The problem:
From the first line to the last, give the data again exactly.

-------- Listed entries --------

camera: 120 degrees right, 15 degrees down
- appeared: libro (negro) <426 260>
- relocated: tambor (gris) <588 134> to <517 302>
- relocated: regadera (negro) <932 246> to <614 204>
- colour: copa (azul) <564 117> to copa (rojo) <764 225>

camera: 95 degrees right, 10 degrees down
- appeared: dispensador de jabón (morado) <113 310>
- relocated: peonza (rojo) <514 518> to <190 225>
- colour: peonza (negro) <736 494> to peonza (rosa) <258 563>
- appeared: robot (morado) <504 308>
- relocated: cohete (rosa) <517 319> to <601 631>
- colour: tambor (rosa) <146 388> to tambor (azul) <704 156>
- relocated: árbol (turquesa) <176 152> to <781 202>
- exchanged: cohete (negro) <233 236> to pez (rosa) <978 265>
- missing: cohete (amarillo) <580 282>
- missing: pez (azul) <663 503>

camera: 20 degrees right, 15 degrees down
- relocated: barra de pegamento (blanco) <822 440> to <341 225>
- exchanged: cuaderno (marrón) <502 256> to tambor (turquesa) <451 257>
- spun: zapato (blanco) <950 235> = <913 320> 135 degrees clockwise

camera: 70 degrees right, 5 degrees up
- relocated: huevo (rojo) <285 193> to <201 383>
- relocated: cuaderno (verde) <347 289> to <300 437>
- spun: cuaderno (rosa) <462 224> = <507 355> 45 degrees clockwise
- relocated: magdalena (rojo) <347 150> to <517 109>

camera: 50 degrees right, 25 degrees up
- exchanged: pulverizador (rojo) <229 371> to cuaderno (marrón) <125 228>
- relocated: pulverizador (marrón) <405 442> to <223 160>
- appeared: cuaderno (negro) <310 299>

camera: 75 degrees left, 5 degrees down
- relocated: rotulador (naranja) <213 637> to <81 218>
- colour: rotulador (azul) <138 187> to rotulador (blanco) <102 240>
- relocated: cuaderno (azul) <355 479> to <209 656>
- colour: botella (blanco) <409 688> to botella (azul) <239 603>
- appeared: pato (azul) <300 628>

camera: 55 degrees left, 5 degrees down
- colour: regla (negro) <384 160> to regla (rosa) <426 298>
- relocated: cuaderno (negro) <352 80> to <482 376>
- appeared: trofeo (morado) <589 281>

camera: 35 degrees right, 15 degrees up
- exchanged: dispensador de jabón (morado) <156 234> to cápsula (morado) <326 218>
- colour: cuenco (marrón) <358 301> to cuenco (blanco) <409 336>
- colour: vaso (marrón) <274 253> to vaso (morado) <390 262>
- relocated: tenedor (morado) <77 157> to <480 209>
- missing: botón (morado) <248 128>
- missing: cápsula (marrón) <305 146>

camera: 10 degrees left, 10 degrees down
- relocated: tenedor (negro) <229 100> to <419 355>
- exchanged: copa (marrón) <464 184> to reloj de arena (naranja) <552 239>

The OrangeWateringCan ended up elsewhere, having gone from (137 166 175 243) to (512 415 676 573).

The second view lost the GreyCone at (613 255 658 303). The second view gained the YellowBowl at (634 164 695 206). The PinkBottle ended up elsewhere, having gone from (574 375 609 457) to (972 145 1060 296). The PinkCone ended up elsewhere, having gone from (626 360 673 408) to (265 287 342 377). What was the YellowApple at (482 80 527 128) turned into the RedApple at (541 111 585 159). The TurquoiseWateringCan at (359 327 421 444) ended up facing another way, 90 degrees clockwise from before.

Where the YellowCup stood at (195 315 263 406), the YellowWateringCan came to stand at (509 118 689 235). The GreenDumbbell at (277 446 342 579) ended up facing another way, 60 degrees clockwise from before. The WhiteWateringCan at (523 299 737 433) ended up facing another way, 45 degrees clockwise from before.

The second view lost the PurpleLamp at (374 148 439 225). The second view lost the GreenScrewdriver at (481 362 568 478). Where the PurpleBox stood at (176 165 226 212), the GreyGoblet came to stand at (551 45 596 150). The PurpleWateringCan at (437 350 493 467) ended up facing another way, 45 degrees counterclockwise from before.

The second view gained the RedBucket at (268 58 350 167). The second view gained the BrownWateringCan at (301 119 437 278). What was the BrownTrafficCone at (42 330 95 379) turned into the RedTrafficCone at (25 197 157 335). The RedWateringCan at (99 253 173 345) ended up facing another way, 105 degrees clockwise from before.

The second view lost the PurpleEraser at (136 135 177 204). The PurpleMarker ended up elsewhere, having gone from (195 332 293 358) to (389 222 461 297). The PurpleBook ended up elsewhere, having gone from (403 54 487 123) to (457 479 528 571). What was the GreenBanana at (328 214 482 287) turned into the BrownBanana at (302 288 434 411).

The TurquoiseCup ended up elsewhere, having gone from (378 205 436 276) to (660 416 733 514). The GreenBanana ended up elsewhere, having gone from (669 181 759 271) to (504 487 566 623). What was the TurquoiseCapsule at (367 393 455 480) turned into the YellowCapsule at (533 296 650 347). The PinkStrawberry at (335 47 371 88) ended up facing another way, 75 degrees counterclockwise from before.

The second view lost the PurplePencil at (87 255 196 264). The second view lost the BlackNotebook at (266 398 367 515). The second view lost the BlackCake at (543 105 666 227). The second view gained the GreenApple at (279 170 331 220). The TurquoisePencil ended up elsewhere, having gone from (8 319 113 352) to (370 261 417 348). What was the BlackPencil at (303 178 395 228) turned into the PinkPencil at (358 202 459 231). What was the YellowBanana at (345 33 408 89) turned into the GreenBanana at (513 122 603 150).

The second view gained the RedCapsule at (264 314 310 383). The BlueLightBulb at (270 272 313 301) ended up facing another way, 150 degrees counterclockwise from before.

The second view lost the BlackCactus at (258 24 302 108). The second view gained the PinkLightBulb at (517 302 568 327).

--------

Solved problem:
camera: 120 degrees right, 15 degrees down
- appeared: libro (negro) <426 260>
- relocated: tambor (gris) <588 134> to <517 302>
- relocated: regadera (negro) <932 246> to <614 204>
- colour: copa (azul) <564 117> to copa (rojo) <764 225>

camera: 95 degrees right, 10 degrees down
- appeared: dispensador de jabón (morado) <113 310>
- relocated: peonza (rojo) <514 518> to <190 225>
- colour: peonza (negro) <736 494> to peonza (rosa) <258 563>
- appeared: robot (morado) <504 308>
- relocated: cohete (rosa) <517 319> to <601 631>
- colour: tambor (rosa) <146 388> to tambor (azul) <704 156>
- relocated: árbol (turquesa) <176 152> to <781 202>
- exchanged: cohete (negro) <233 236> to pez (rosa) <978 265>
- missing: cohete (amarillo) <580 282>
- missing: pez (azul) <663 503>

camera: 20 degrees right, 15 degrees down
- relocated: barra de pegamento (blanco) <822 440> to <341 225>
- exchanged: cuaderno (marrón) <502 256> to tambor (turquesa) <451 257>
- spun: zapato (blanco) <950 235> = <913 320> 135 degrees clockwise

camera: 70 degrees right, 5 degrees up
- relocated: huevo (rojo) <285 193> to <201 383>
- relocated: cuaderno (verde) <347 289> to <300 437>
- spun: cuaderno (rosa) <462 224> = <507 355> 45 degrees clockwise
- relocated: magdalena (rojo) <347 150> to <517 109>

camera: 50 degrees right, 25 degrees up
- exchanged: pulverizador (rojo) <229 371> to cuaderno (marrón) <125 228>
- relocated: pulverizador (marrón) <405 442> to <223 160>
- appeared: cuaderno (negro) <310 299>

camera: 75 degrees left, 5 degrees down
- relocated: rotulador (naranja) <213 637> to <81 218>
- colour: rotulador (azul) <138 187> to rotulador (blanco) <102 240>
- relocated: cuaderno (azul) <355 479> to <209 656>
- colour: botella (blanco) <409 688> to botella (azul) <239 603>
- appeared: pato (azul) <300 628>

camera: 55 degrees left, 5 degrees down
- colour: regla (negro) <384 160> to regla (rosa) <426 298>
- relocated: cuaderno (negro) <352 80> to <482 376>
- appeared: trofeo (morado) <589 281>

camera: 35 degrees right, 15 degrees up
- exchanged: dispensador de jabón (morado) <156 234> to cápsula (morado) <326 218>
- colour: cuenco (marrón) <358 301> to cuenco (blanco) <409 336>
- colour: vaso (marrón) <274 253> to vaso (morado) <390 262>
- relocated: tenedor (morado) <77 157> to <480 209>
- missing: botón (morado) <248 128>
- missing: cápsula (marrón) <305 146>

camera: 10 degrees left, 10 degrees down
- relocated: tenedor (negro) <229 100> to <419 355>
- exchanged: copa (marrón) <464 184> to reloj de arena (naranja) <552 239>

The OrangeWateringCan ended up elsewhere, having gone from (137 166 175 243) to (512 415 676 573).

The second view lost the GreyCone at (613 255 658 303). The second view gained the YellowBowl at (634 164 695 206). The PinkBottle ended up elsewhere, having gone from (574 375 609 457) to (972 145 1060 296). The PinkCone ended up elsewhere, having gone from (626 360 673 408) to (265 287 342 377). What was the YellowApple at (482 80 527 128) turned into the RedApple at (541 111 585 159). The TurquoiseWateringCan at (359 327 421 444) ended up facing another way, 90 degrees clockwise from before.

Where the YellowCup stood at (195 315 263 406), the YellowWateringCan came to stand at (509 118 689 235). The GreenDumbbell at (277 446 342 579) ended up facing another way, 60 degrees clockwise from before. The WhiteWateringCan at (523 299 737 433) ended up facing another way, 45 degrees clockwise from before.

The second view lost the PurpleLamp at (374 148 439 225). The second view lost the GreenScrewdriver at (481 362 568 478). Where the PurpleBox stood at (176 165 226 212), the GreyGoblet came to stand at (551 45 596 150). The PurpleWateringCan at (437 350 493 467) ended up facing another way, 45 degrees counterclockwise from before.

The second view gained the RedBucket at (268 58 350 167). The second view gained the BrownWateringCan at (301 119 437 278). What was the BrownTrafficCone at (42 330 95 379) turned into the RedTrafficCone at (25 197 157 335). The RedWateringCan at (99 253 173 345) ended up facing another way, 105 degrees clockwise from before.

The second view lost the PurpleEraser at (136 135 177 204). The PurpleMarker ended up elsewhere, having gone from (195 332 293 358) to (389 222 461 297). The PurpleBook ended up elsewhere, having gone from (403 54 487 123) to (457 479 528 571). What was the GreenBanana at (328 214 482 287) turned into the BrownBanana at (302 288 434 411).

The TurquoiseCup ended up elsewhere, having gone from (378 205 436 276) to (660 416 733 514). The GreenBanana ended up elsewhere, having gone from (669 181 759 271) to (504 487 566 623). What was the TurquoiseCapsule at (367 393 455 480) turned into the YellowCapsule at (533 296 650 347). The PinkStrawberry at (335 47 371 88) ended up facing another way, 75 degrees counterclockwise from before.

The second view lost the PurplePencil at (87 255 196 264). The second view lost the BlackNotebook at (266 398 367 515). The second view lost the BlackCake at (543 105 666 227). The second view gained the GreenApple at (279 170 331 220). The TurquoisePencil ended up elsewhere, having gone from (8 319 113 352) to (370 261 417 348). What was the BlackPencil at (303 178 395 228) turned into the PinkPencil at (358 202 459 231). What was the YellowBanana at (345 33 408 89) turned into the GreenBanana at (513 122 603 150).

The second view gained the RedCapsule at (264 314 310 383). The BlueLightBulb at (270 272 313 301) ended up facing another way, 150 degrees counterclockwise from before.

The second view lost the BlackCactus at (258 24 302 108). The second view gained the PinkLightBulb at (517 302 568 327).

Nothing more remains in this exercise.